▶ [EXCERPTED DATA]
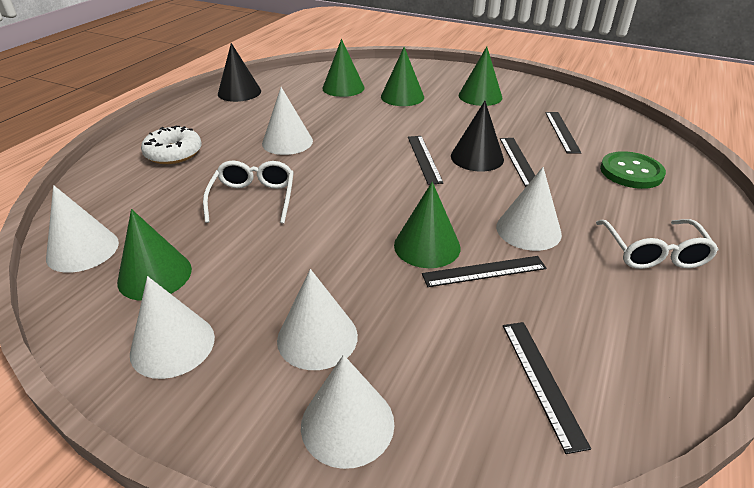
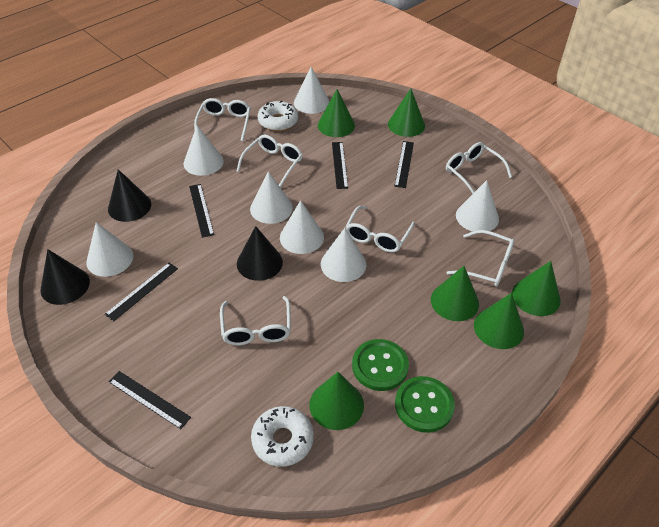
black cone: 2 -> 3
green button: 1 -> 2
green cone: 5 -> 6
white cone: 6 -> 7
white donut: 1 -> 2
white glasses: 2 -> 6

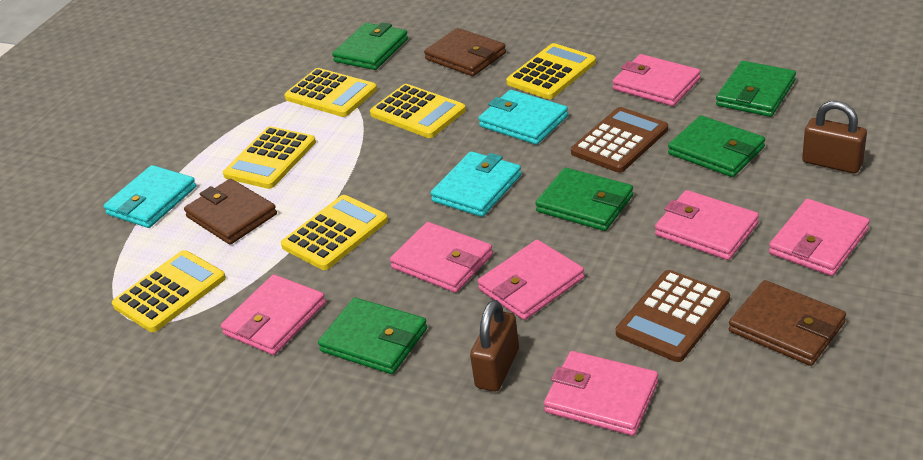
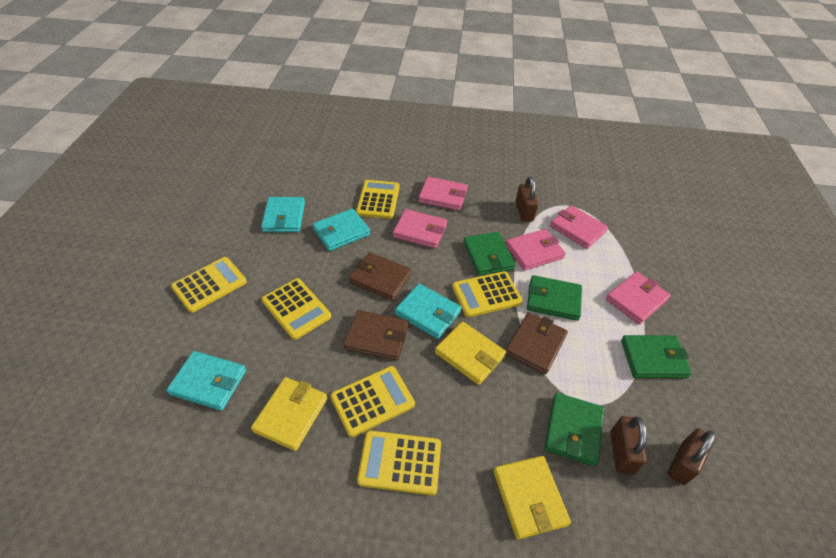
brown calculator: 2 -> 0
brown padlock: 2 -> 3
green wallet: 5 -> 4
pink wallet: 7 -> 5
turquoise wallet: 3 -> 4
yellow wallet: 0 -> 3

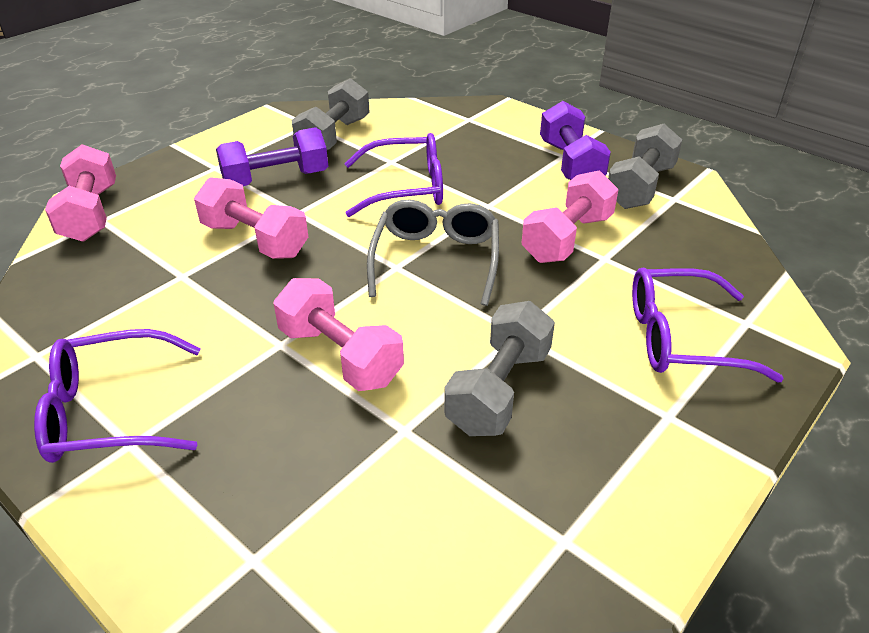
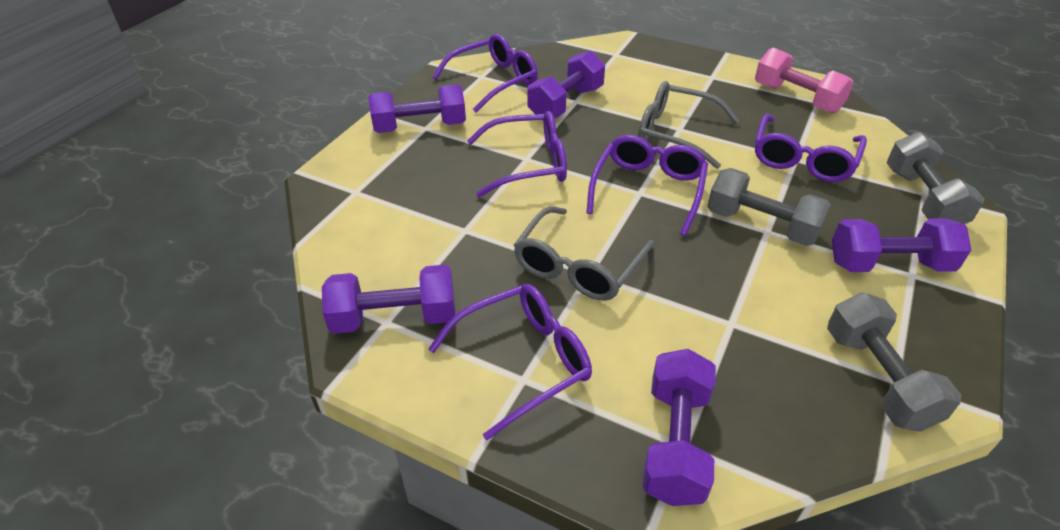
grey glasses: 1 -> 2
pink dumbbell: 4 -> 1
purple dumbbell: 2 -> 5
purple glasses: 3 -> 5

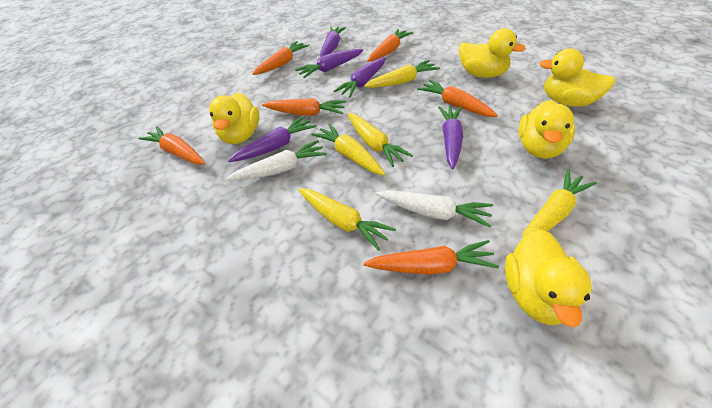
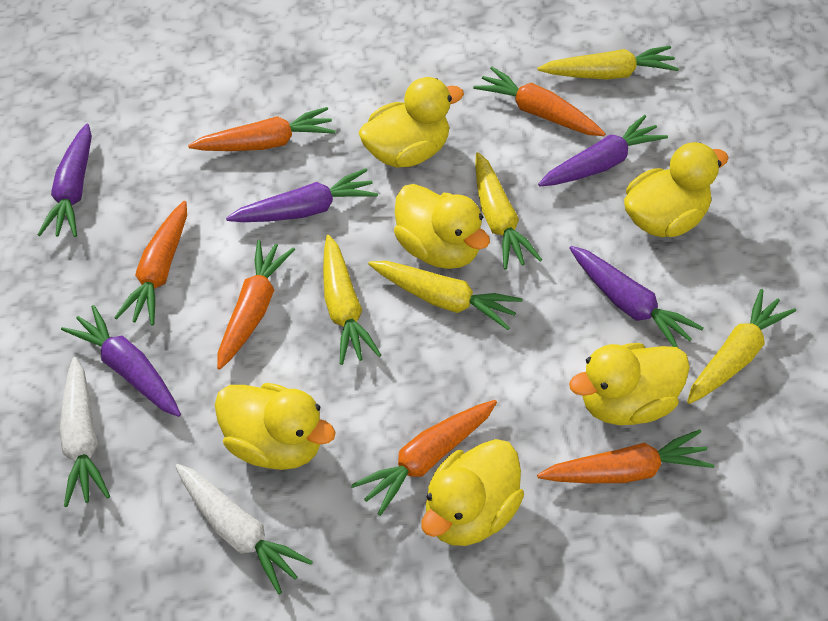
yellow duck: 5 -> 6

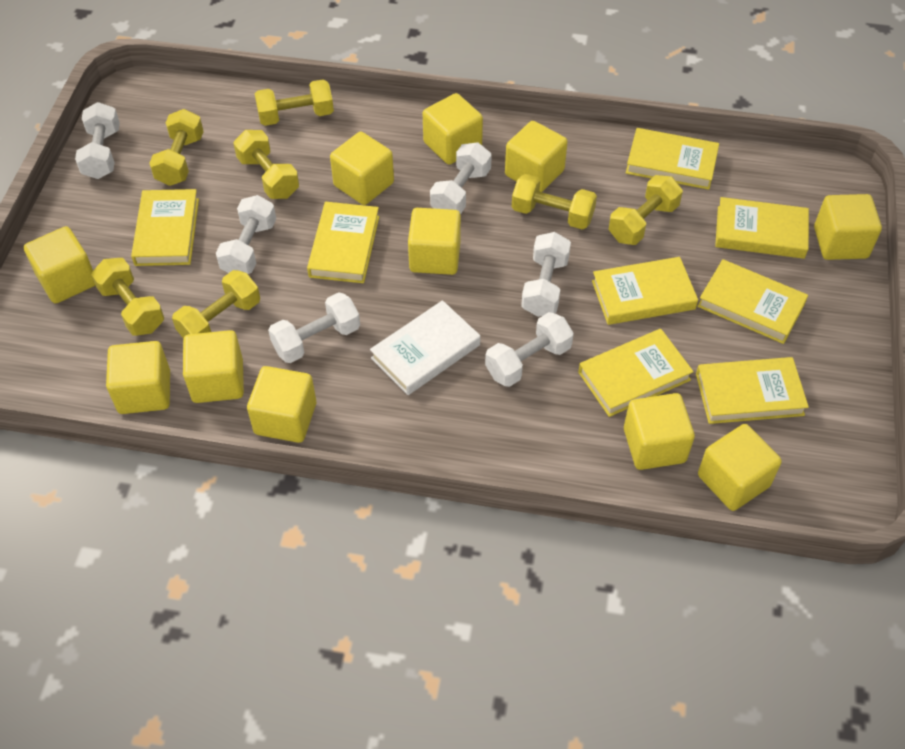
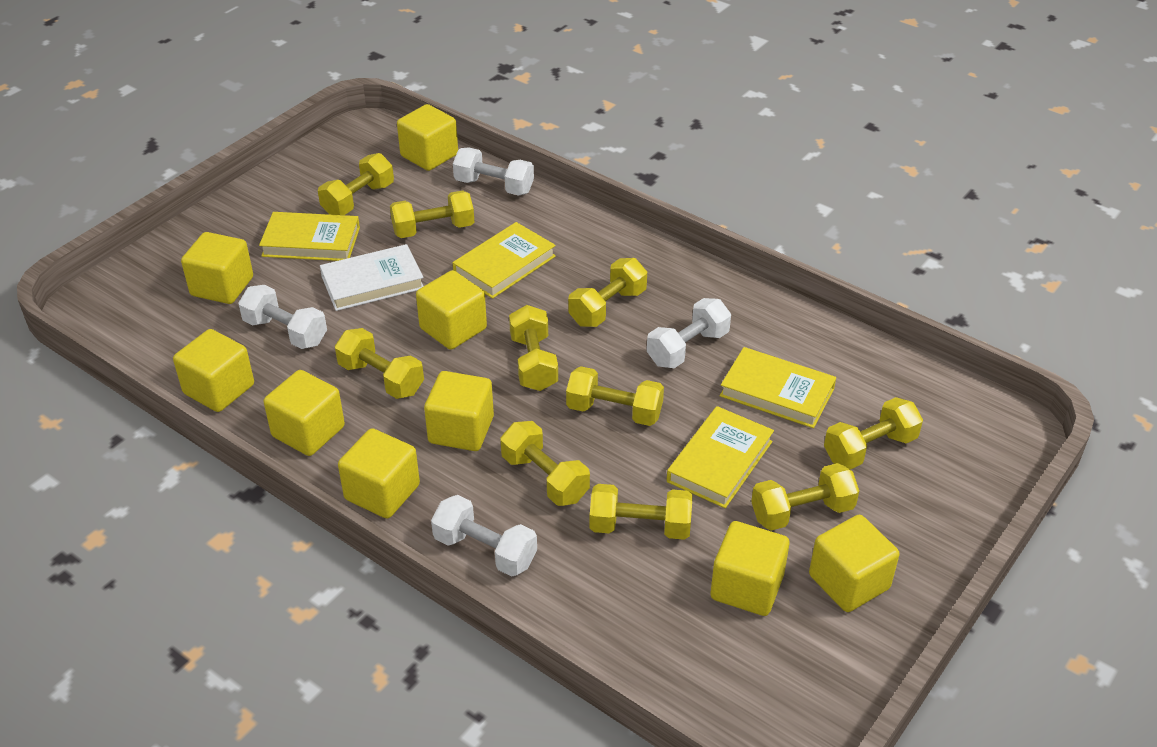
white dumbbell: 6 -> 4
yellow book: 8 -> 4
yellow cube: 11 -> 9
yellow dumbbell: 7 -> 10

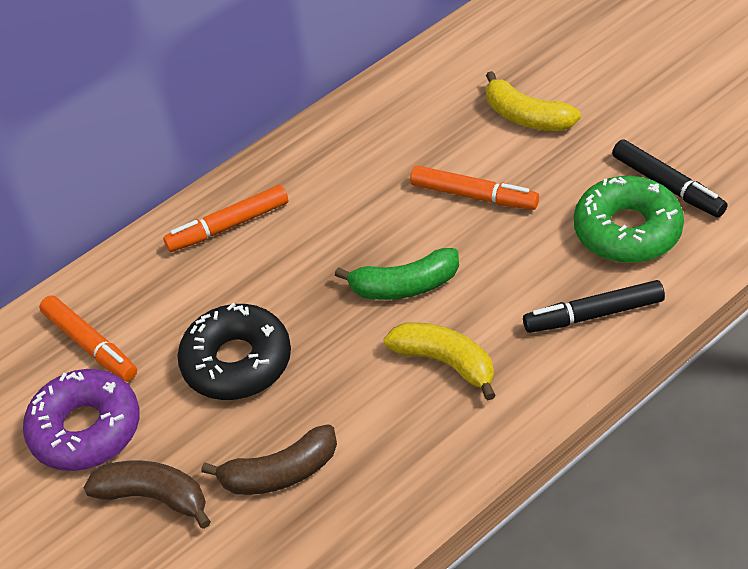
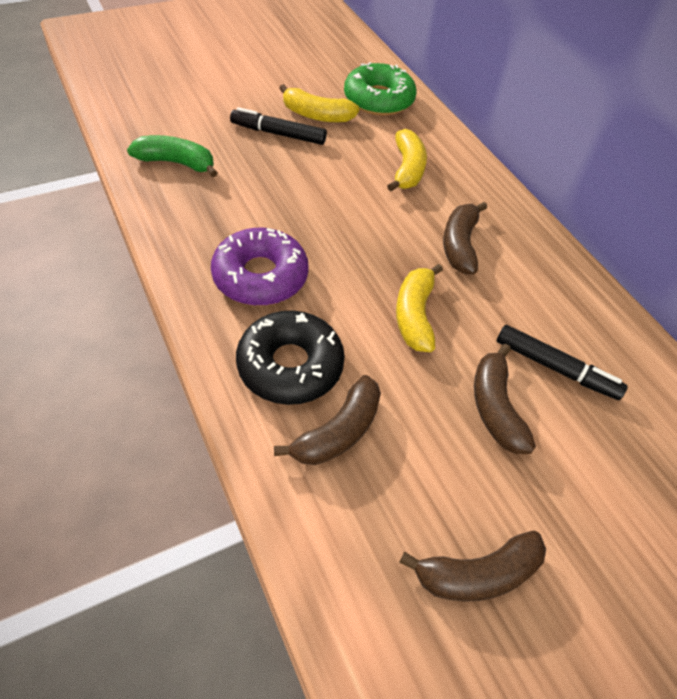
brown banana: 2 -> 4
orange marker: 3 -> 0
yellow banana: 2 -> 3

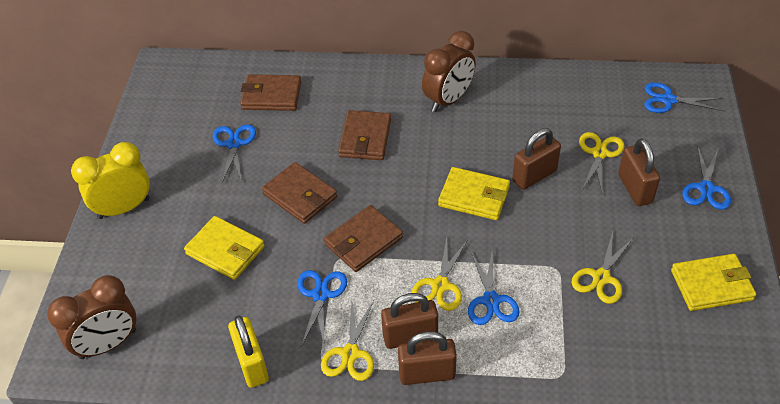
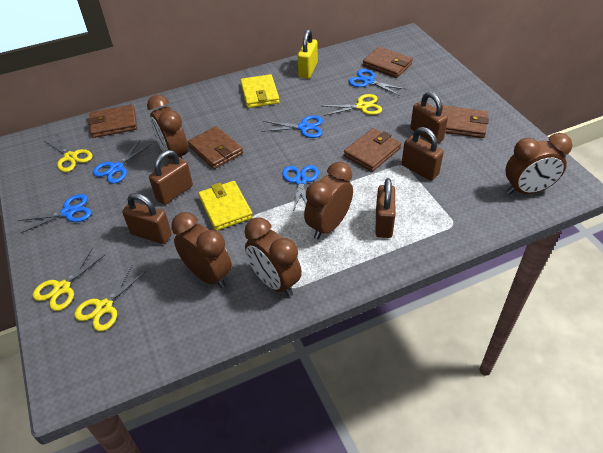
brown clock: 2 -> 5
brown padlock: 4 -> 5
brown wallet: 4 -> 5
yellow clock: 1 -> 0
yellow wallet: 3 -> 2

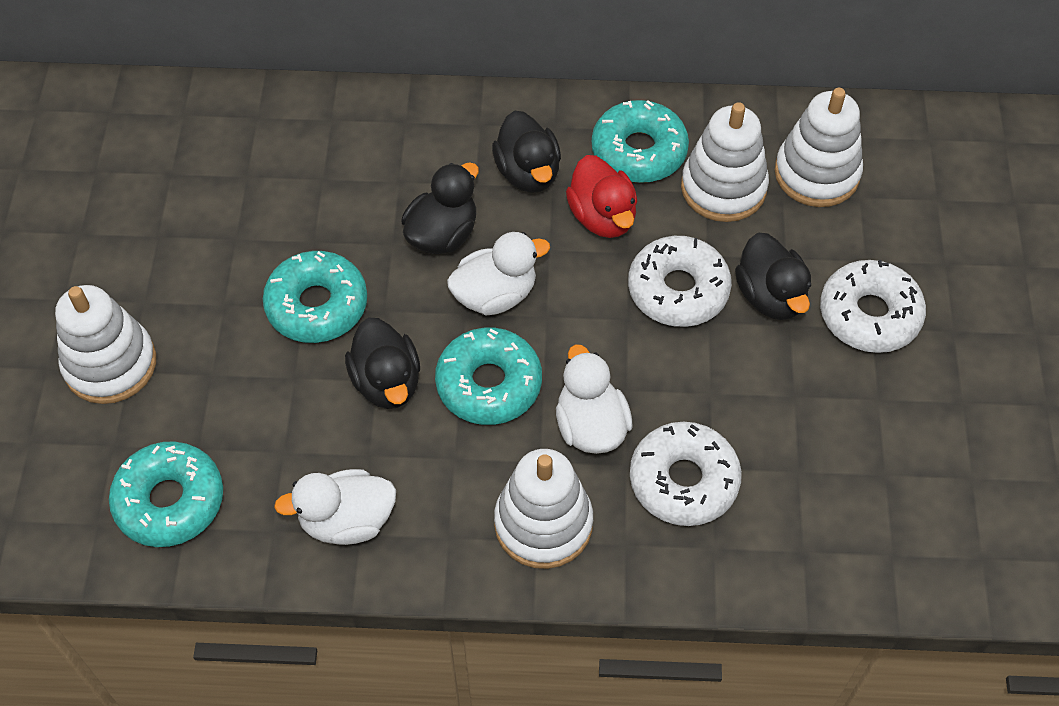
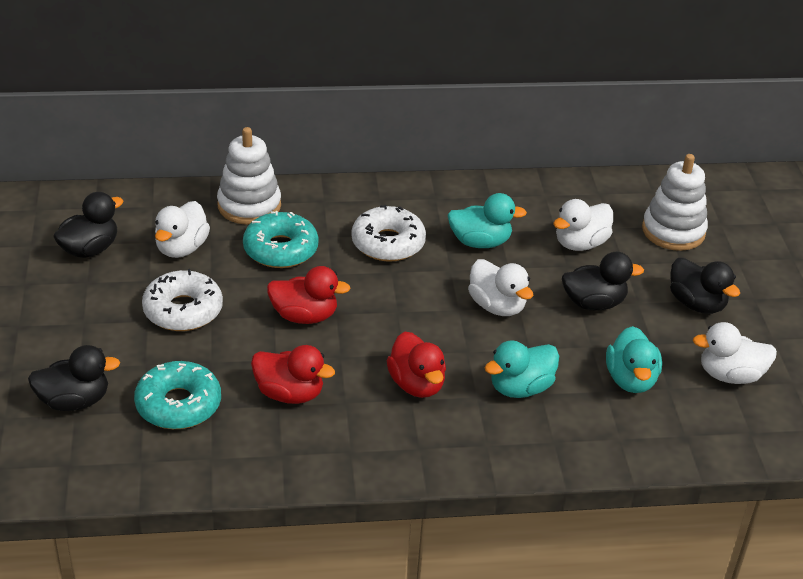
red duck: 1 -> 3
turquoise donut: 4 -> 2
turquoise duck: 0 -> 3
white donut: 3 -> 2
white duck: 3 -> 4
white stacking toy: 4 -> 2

▶ [DIRECTIONS] Copy each line of the records containing the string "donut".

▶ [ANSWER TO THE PROBLEM]
white donut: 1 -> 2
turquoise donut: 4 -> 2
white donut: 3 -> 2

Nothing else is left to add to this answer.